### What needs to be done
Pick out every line of the entries that contains the string "breathe", and copy each of those lines. Treat uppercase and lowercase letters as different.

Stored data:
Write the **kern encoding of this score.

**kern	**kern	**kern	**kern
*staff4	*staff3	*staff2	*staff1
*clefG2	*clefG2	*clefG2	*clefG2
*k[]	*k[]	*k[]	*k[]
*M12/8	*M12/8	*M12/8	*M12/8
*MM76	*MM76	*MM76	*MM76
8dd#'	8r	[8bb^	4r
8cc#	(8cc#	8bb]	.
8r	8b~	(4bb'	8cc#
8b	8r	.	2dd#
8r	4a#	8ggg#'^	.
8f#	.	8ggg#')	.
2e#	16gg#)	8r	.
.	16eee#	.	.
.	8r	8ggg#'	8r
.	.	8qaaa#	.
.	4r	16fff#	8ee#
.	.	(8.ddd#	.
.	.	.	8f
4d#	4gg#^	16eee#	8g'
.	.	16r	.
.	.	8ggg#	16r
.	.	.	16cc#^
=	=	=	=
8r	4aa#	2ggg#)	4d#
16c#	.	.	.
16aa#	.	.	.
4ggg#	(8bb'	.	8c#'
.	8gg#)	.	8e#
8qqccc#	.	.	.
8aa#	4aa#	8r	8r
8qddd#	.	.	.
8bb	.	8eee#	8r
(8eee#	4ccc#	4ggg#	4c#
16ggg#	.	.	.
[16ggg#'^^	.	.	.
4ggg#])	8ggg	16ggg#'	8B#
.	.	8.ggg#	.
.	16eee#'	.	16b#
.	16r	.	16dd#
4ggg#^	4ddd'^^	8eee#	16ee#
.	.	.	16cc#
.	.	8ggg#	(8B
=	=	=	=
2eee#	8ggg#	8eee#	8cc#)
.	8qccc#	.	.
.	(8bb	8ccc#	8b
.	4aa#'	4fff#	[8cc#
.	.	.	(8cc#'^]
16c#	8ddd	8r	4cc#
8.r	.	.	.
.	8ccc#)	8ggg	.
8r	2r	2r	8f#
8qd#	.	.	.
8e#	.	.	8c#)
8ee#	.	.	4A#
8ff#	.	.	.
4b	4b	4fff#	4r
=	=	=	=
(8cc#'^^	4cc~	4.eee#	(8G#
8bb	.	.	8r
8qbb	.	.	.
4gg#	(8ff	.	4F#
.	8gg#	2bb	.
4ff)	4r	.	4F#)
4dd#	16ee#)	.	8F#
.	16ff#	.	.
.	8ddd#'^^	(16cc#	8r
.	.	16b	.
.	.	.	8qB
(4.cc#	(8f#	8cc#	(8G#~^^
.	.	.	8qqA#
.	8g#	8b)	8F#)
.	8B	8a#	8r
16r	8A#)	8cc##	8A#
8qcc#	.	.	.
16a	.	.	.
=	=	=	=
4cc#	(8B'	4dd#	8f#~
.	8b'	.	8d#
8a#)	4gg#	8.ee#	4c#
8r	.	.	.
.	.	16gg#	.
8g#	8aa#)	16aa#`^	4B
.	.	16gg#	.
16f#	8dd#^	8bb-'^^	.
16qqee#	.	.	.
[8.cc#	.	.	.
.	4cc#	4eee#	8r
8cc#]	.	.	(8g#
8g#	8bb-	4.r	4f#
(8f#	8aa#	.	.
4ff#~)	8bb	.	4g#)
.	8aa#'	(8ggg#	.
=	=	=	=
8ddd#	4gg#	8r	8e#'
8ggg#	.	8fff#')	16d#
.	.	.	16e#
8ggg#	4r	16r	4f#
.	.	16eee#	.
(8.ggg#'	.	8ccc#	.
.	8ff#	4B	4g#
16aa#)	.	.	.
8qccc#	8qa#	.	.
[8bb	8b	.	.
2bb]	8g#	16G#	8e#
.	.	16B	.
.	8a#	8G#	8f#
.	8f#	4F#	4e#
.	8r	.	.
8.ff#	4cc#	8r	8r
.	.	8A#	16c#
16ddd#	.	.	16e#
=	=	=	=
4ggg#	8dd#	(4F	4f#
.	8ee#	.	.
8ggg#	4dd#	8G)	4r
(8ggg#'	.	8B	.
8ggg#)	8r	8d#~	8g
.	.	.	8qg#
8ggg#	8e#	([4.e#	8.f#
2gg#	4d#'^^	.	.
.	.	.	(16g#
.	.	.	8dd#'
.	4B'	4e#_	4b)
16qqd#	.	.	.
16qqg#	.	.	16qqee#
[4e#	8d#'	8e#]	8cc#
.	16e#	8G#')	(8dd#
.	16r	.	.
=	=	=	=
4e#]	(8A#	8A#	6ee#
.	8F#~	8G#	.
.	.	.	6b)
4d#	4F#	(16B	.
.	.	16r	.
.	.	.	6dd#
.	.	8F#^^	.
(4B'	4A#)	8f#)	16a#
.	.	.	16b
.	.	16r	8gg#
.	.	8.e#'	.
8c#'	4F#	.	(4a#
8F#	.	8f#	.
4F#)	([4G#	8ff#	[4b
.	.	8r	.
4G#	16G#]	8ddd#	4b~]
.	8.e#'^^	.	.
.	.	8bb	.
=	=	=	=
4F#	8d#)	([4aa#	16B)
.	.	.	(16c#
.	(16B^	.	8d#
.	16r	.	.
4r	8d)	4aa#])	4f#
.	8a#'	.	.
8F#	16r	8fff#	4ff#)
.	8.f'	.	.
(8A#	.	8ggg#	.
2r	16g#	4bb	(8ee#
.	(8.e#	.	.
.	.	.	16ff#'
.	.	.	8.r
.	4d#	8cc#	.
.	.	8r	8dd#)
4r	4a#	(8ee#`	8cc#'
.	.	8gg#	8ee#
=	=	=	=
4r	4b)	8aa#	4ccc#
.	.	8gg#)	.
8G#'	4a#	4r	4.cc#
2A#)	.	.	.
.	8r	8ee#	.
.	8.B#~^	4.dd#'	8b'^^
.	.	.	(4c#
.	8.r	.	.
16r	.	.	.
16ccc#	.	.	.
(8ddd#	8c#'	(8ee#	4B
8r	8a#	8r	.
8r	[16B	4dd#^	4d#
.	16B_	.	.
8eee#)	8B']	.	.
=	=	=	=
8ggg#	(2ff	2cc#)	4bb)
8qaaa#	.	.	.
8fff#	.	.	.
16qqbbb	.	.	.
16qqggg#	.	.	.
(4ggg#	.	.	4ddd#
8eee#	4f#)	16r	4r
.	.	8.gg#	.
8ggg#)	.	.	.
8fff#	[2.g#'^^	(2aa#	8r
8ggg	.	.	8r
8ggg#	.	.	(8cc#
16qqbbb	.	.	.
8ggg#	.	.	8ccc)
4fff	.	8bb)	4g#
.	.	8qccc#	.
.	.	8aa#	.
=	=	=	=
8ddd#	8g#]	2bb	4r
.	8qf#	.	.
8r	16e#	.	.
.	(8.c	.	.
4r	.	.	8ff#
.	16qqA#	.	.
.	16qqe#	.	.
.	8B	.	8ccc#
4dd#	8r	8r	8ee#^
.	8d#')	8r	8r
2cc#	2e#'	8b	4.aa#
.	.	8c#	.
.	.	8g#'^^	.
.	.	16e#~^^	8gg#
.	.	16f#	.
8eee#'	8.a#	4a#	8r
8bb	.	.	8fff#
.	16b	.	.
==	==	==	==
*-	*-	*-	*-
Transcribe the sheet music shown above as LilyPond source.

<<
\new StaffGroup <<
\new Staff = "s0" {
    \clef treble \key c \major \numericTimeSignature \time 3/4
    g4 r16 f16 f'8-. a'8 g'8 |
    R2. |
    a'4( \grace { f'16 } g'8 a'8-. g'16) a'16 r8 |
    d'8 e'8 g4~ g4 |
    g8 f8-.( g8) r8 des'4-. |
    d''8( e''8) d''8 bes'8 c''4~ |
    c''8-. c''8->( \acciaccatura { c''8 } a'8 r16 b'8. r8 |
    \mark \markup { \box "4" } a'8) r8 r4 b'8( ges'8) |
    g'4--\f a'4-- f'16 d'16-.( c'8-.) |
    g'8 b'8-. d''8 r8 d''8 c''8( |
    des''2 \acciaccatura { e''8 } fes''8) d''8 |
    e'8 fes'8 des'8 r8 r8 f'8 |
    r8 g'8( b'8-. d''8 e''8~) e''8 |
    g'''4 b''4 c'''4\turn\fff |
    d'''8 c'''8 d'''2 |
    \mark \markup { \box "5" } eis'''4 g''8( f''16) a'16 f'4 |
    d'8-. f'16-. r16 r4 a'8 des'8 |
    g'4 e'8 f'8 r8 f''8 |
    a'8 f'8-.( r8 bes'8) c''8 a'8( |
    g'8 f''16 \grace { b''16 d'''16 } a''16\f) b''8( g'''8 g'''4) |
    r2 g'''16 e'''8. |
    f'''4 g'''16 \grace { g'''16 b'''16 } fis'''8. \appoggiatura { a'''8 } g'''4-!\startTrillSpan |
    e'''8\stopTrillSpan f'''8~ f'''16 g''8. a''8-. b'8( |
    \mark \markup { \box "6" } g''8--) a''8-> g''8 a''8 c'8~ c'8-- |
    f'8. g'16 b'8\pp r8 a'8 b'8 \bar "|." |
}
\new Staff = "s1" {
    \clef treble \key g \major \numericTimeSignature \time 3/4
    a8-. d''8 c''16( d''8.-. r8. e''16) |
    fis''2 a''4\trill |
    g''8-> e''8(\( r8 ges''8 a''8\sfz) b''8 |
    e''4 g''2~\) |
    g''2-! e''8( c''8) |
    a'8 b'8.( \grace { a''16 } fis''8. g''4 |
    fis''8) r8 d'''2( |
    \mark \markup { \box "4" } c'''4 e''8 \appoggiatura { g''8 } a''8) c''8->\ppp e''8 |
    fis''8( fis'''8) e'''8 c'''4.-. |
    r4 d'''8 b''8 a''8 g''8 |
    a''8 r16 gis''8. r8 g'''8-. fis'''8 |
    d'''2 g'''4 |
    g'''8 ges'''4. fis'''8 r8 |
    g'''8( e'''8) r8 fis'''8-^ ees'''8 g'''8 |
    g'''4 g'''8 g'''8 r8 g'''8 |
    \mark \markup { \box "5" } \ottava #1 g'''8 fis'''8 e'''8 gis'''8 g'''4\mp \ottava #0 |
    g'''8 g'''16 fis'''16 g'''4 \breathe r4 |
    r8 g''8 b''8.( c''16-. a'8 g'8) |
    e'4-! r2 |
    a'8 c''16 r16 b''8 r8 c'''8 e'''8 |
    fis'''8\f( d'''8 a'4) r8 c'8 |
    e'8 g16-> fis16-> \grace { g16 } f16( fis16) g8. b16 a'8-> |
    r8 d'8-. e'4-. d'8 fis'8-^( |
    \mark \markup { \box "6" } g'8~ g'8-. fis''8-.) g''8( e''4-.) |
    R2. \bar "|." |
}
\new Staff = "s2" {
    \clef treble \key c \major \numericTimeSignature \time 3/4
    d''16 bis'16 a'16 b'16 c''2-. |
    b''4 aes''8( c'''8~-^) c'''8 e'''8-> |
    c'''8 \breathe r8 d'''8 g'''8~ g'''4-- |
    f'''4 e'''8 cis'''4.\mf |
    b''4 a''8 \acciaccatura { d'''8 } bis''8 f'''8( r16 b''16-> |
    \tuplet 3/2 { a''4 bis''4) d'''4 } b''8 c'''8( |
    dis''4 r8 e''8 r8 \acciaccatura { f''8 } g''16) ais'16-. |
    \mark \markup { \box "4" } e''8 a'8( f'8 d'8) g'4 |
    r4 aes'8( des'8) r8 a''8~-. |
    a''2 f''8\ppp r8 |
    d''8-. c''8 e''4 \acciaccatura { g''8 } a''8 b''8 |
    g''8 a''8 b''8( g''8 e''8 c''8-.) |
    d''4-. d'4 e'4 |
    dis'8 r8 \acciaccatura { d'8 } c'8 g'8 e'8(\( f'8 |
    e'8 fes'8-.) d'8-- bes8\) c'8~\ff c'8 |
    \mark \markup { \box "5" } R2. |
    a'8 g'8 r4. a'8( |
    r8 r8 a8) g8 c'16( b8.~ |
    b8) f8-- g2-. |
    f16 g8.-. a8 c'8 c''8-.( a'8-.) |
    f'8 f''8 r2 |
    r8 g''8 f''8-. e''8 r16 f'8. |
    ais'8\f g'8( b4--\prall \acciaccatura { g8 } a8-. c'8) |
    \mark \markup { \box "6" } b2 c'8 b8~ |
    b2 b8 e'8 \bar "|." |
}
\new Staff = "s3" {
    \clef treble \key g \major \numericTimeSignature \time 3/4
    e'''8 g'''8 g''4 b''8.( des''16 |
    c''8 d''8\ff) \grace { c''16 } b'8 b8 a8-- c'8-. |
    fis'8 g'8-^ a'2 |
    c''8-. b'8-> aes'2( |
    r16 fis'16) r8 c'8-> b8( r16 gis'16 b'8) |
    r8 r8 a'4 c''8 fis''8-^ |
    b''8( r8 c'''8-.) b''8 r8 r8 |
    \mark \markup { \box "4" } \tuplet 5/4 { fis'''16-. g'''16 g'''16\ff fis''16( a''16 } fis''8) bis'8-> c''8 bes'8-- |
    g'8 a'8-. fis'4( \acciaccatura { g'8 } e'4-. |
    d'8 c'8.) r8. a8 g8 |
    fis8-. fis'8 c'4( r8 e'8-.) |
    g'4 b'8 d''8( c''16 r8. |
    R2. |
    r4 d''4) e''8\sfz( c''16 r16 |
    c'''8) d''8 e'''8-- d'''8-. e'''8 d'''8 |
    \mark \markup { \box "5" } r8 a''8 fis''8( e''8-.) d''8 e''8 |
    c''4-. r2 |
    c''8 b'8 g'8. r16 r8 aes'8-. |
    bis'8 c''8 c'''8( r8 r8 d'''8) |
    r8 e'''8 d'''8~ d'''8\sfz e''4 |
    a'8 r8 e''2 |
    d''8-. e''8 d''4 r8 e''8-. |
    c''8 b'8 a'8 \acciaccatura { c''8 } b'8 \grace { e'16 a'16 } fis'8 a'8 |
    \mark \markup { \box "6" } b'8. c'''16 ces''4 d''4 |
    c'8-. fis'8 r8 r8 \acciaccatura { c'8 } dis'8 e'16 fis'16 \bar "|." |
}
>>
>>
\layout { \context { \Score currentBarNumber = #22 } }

### Full output
    g'''8 g'''16 fis'''16 g'''4 \breathe r4 |
    c'''8 \breathe r8 d'''8 g'''8~ g'''4-- |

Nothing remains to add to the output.